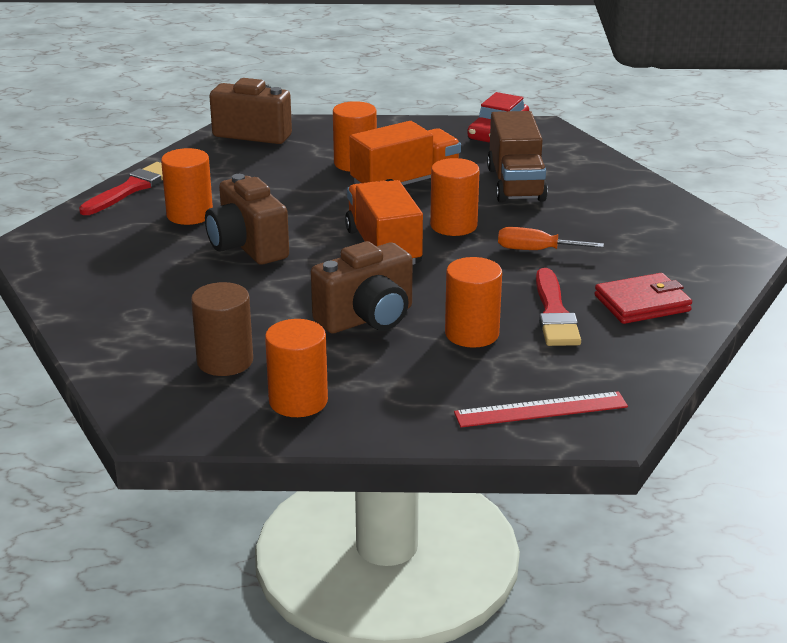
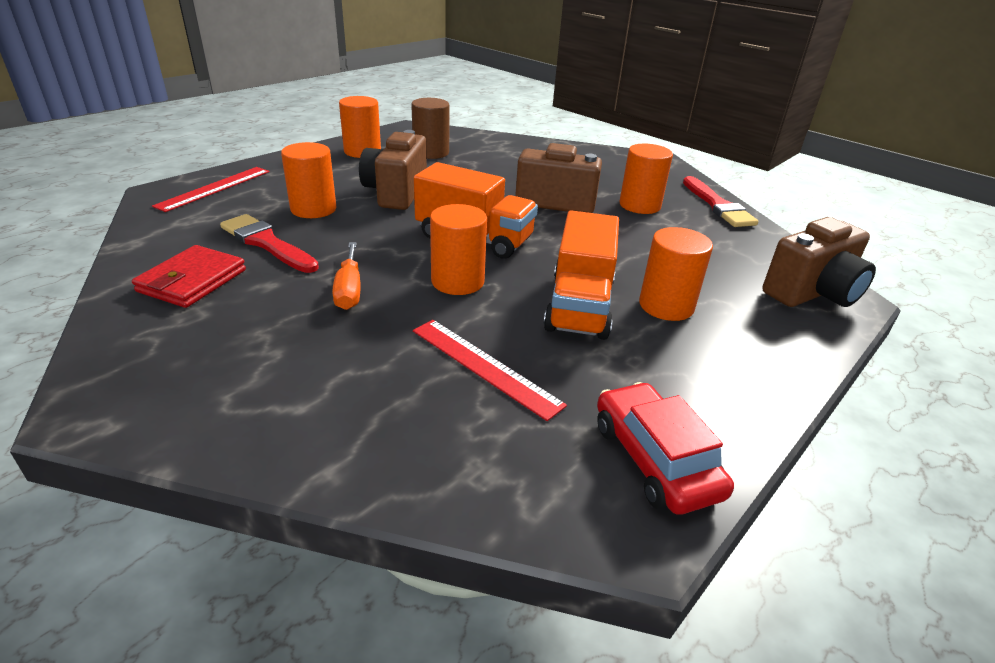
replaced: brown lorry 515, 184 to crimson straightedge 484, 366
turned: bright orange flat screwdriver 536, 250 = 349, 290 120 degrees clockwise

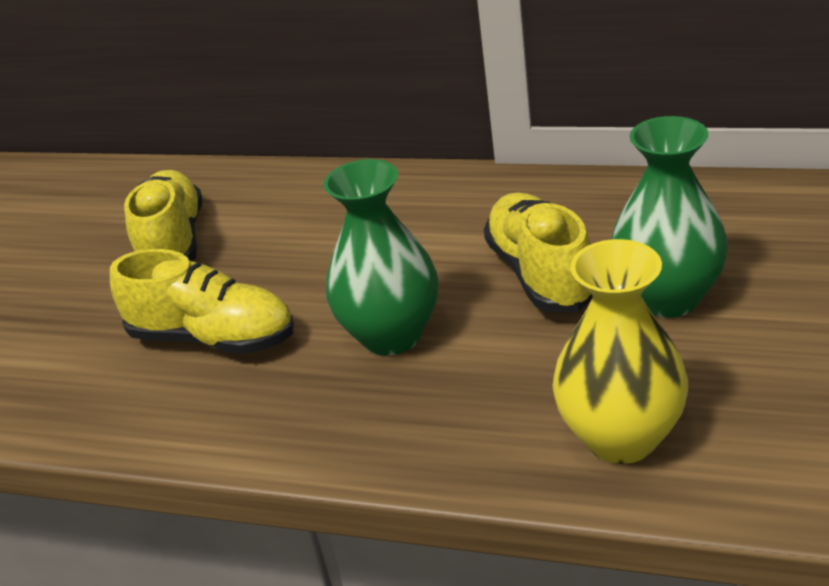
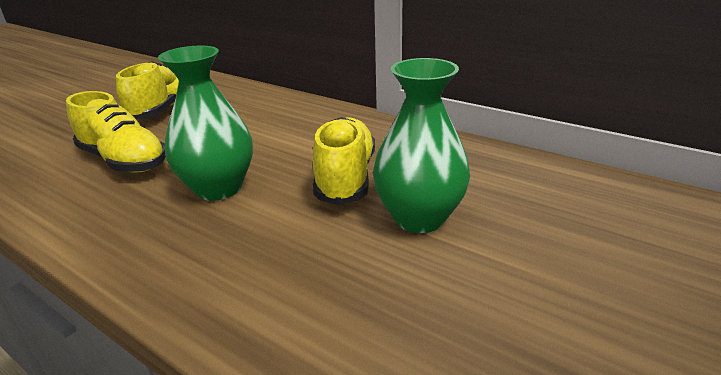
removed: yellow vase 621, 437

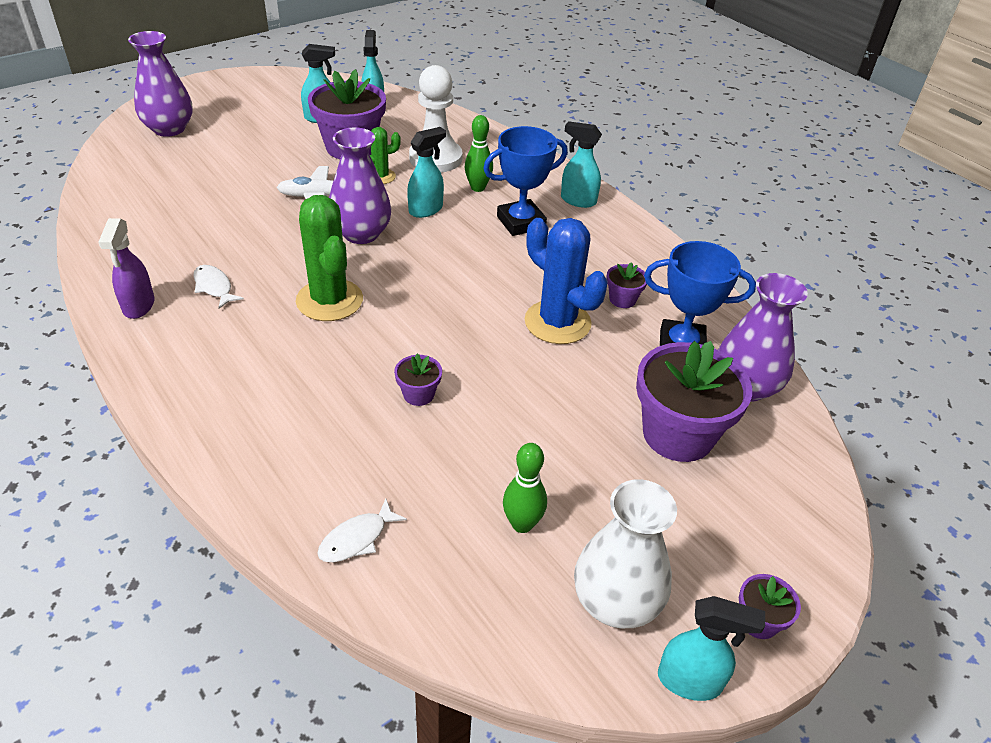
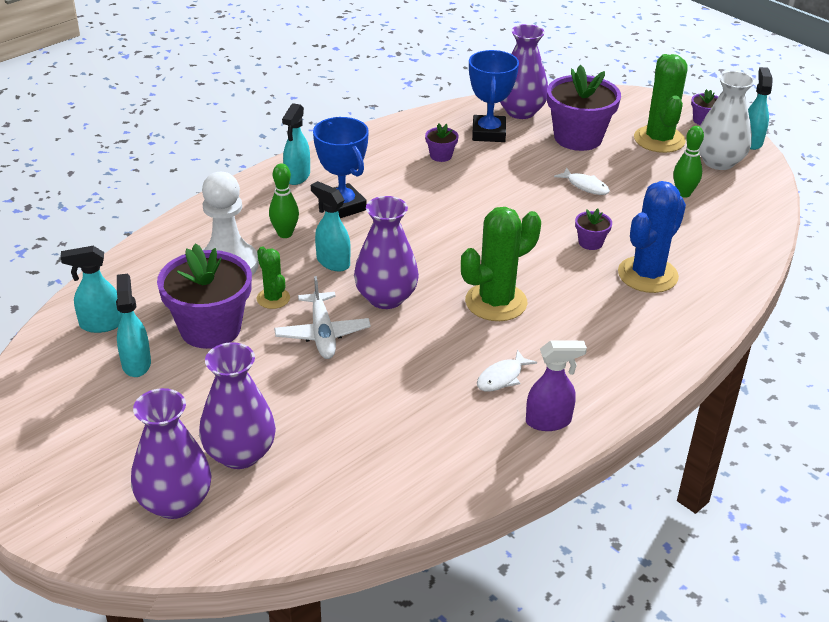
added: royal purple vase 240, 454; leaf-green cactus 659, 140
moved: white toy fish 357, 538 to 585, 186; blue cactus 557, 322 to 647, 275

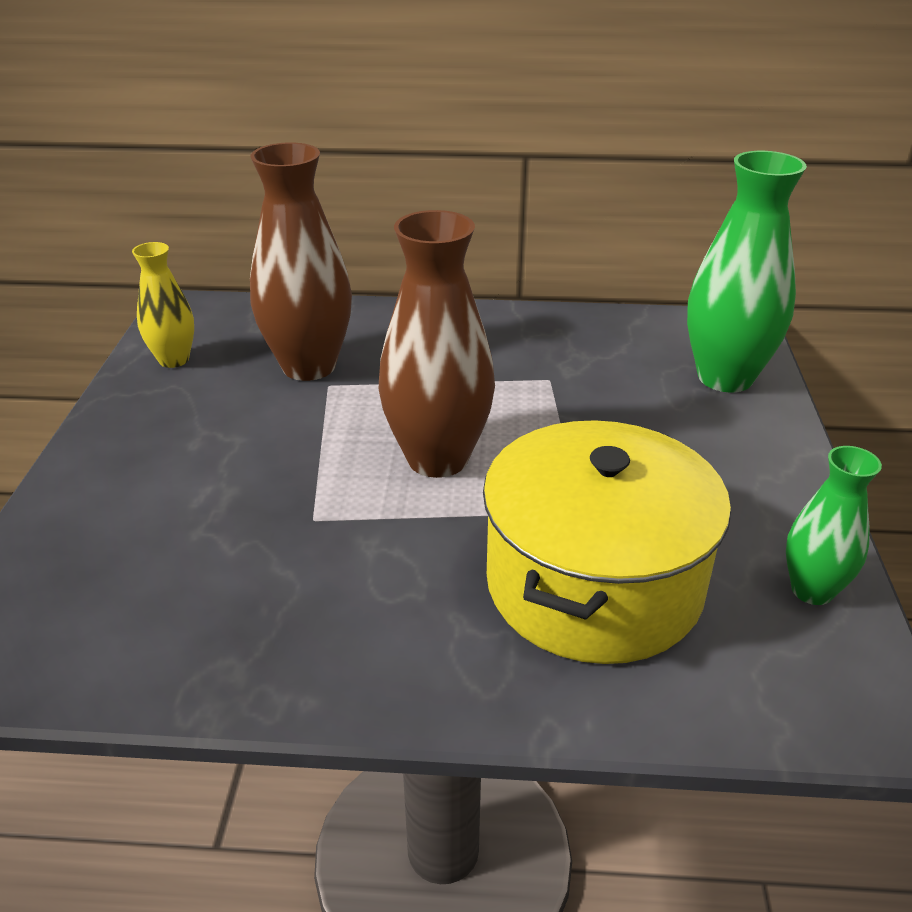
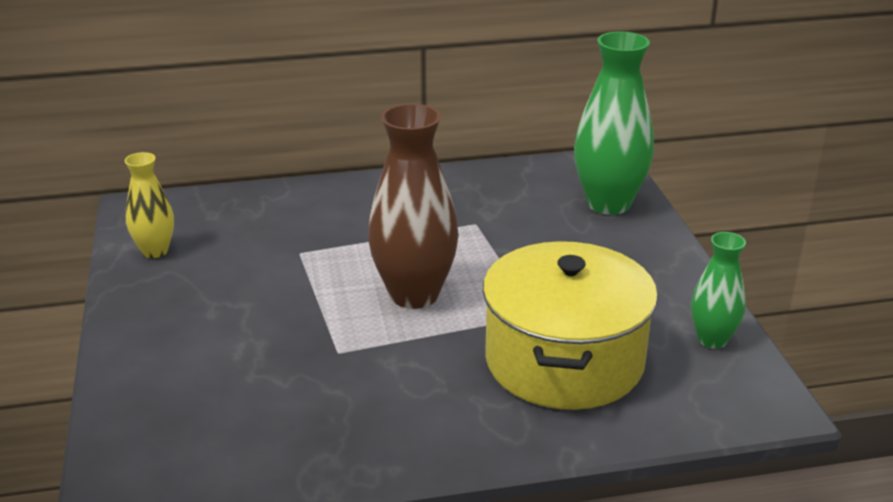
removed: brown vase 309, 366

++++

- [Work to be completed]:
Report how many lines of the records above contain the word "cactus", giving only the number.

- [Exercise answer]:
2